= Work required =
Nothing but the lines from the one with "purple circle: (34, 65)" down to the one with "black circle: (73, 119) -> (74, 93), moved" should be returned, exactly and with both ends included, from the material below.

= Excerpted data =
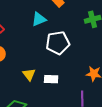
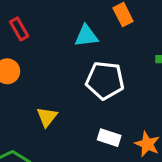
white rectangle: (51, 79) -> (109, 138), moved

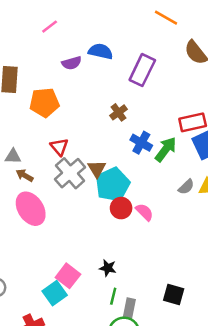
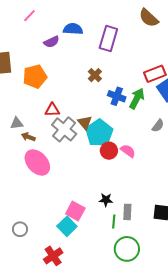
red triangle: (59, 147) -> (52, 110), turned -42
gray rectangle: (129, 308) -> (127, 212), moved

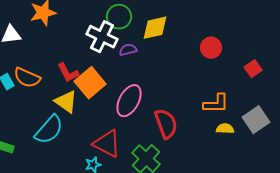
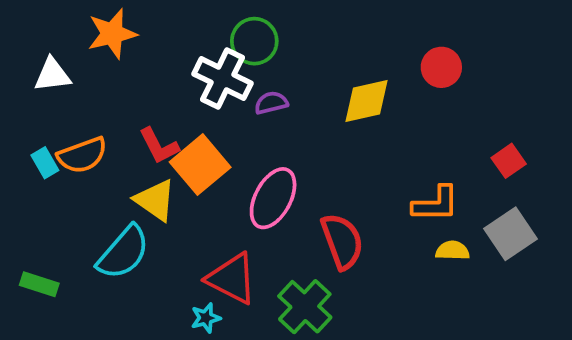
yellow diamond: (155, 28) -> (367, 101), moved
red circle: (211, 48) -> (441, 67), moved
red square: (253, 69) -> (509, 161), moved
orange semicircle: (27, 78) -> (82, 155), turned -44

--

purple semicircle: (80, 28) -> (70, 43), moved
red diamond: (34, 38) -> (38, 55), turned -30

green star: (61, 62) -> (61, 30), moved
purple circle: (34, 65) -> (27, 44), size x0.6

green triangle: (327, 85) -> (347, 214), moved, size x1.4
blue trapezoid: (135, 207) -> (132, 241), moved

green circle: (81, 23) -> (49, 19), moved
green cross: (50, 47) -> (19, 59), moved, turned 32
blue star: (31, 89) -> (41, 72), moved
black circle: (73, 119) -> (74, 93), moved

--

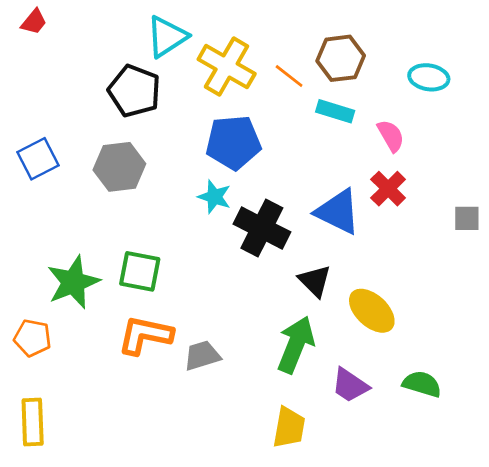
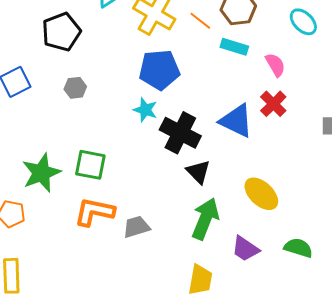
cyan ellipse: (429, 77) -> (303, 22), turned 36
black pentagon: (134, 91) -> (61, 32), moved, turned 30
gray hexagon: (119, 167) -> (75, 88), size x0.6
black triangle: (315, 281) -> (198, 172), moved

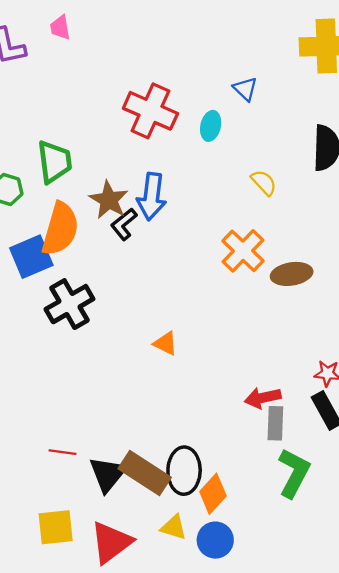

= Task answer =
purple circle: (34, 65) -> (27, 44), size x0.6

green triangle: (327, 85) -> (347, 214), moved, size x1.4
blue trapezoid: (135, 207) -> (132, 241), moved

green circle: (81, 23) -> (49, 19), moved
green cross: (50, 47) -> (19, 59), moved, turned 32
blue star: (31, 89) -> (41, 72), moved
black circle: (73, 119) -> (74, 93), moved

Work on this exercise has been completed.